→ **TASK DETAILS**: Write out every entry precisely as given, leaving the pictures out.
>>>>>
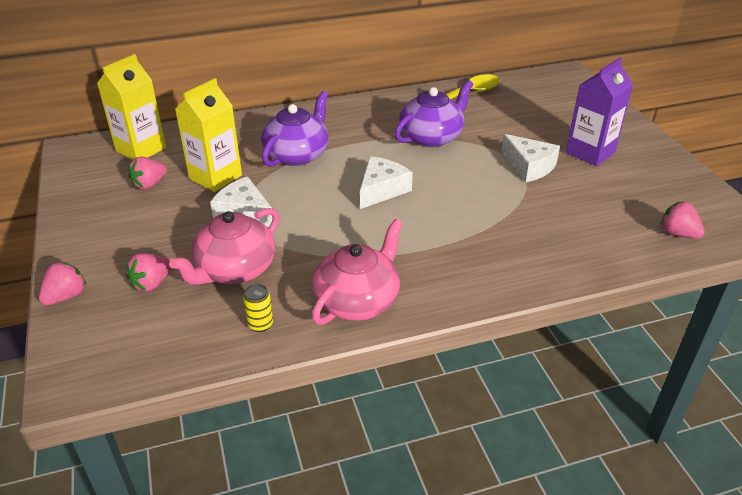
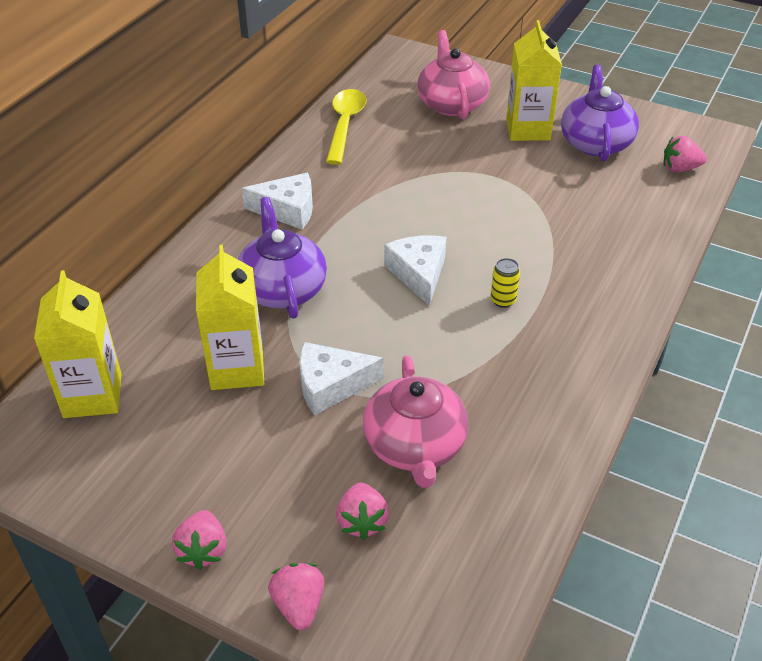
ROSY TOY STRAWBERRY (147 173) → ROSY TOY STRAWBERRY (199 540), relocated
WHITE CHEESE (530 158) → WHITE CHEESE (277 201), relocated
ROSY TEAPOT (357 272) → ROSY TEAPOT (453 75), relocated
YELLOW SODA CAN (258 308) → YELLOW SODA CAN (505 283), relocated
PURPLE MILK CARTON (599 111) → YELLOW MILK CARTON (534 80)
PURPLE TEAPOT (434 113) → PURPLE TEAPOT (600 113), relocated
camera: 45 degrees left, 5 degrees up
<<<<<
→ **RESPONSE AREA**:
ROSY TOY STRAWBERRY (147 173) → ROSY TOY STRAWBERRY (199 540), relocated
WHITE CHEESE (530 158) → WHITE CHEESE (277 201), relocated
ROSY TEAPOT (357 272) → ROSY TEAPOT (453 75), relocated
YELLOW SODA CAN (258 308) → YELLOW SODA CAN (505 283), relocated
PURPLE MILK CARTON (599 111) → YELLOW MILK CARTON (534 80)
PURPLE TEAPOT (434 113) → PURPLE TEAPOT (600 113), relocated
camera: 45 degrees left, 5 degrees up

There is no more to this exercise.